**What to produce:**
Go through the data below. Pull out every line that has the word "breast".

═══ Working data ═══

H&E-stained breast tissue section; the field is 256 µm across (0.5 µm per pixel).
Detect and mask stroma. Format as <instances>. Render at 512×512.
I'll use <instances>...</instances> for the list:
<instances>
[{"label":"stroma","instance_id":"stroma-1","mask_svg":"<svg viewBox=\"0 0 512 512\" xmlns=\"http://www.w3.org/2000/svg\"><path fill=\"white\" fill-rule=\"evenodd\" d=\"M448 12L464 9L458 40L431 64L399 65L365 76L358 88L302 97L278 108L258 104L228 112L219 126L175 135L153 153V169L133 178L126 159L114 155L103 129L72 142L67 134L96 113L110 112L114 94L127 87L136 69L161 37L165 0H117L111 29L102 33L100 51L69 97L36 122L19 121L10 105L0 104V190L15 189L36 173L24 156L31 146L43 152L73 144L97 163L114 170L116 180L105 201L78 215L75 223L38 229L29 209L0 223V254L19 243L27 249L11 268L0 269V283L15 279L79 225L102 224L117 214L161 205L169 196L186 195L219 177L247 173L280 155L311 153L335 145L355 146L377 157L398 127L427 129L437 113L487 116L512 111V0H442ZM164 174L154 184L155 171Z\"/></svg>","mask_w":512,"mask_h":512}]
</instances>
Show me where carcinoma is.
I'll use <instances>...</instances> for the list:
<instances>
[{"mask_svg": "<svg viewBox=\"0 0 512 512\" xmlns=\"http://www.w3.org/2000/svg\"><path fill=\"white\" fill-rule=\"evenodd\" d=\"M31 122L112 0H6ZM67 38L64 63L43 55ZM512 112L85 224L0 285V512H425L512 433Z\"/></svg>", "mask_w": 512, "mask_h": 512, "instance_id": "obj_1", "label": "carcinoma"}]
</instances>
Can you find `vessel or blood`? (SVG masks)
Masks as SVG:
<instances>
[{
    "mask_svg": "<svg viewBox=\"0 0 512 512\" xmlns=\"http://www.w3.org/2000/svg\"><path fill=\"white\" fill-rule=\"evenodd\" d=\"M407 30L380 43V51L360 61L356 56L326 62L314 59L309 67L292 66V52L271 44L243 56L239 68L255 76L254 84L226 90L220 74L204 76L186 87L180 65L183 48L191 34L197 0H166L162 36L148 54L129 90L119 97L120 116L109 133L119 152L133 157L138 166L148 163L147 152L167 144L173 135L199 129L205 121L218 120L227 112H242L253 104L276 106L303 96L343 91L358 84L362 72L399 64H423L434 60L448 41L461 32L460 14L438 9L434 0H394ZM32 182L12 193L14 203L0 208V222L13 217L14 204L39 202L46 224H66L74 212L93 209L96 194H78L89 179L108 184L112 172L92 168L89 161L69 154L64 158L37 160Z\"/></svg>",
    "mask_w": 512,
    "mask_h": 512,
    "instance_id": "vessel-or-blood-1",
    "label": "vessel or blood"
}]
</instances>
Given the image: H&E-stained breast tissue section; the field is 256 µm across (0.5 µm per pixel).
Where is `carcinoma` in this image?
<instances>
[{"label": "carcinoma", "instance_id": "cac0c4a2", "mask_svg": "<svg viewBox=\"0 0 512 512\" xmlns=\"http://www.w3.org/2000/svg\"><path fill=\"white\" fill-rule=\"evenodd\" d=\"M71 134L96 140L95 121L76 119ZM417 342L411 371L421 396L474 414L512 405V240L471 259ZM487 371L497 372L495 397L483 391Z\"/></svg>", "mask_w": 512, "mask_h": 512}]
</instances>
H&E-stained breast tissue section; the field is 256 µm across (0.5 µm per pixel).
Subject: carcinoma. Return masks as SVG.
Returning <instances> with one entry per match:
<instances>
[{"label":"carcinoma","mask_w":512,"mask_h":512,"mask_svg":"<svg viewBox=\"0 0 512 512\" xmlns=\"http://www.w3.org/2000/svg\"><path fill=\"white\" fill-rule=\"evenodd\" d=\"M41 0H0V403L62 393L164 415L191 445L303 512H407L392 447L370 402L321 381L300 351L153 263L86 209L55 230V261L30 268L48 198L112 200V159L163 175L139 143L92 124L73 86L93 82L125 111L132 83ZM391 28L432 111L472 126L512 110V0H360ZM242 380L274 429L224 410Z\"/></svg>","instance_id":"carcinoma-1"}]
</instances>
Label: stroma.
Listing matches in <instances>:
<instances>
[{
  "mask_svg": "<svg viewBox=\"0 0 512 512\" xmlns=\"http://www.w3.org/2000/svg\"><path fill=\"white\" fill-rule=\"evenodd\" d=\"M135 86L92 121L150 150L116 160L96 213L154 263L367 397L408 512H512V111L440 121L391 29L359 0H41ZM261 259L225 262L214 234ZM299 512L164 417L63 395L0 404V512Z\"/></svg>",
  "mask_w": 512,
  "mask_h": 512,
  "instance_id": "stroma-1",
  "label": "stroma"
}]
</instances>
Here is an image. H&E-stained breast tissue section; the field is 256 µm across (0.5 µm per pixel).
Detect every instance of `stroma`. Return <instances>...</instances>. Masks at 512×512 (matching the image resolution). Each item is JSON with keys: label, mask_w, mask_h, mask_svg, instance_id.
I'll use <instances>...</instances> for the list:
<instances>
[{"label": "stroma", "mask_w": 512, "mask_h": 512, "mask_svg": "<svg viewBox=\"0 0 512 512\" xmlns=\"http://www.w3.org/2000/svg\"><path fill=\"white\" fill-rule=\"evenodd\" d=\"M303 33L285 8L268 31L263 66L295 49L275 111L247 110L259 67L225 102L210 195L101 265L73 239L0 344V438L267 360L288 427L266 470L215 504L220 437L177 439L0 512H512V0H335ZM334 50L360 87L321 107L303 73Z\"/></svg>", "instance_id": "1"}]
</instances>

═══

**Response:**
H&E-stained breast tissue section; the field is 256 µm across (0.5 µm per pixel).
Given the image: H&E-stained breast tissue section; the field is 256 µm across (0.5 µm per pixel).
H&E-stained breast tissue section; the field is 256 µm across (0.5 µm per pixel).
Here is an image. H&E-stained breast tissue section; the field is 256 µm across (0.5 µm per pixel).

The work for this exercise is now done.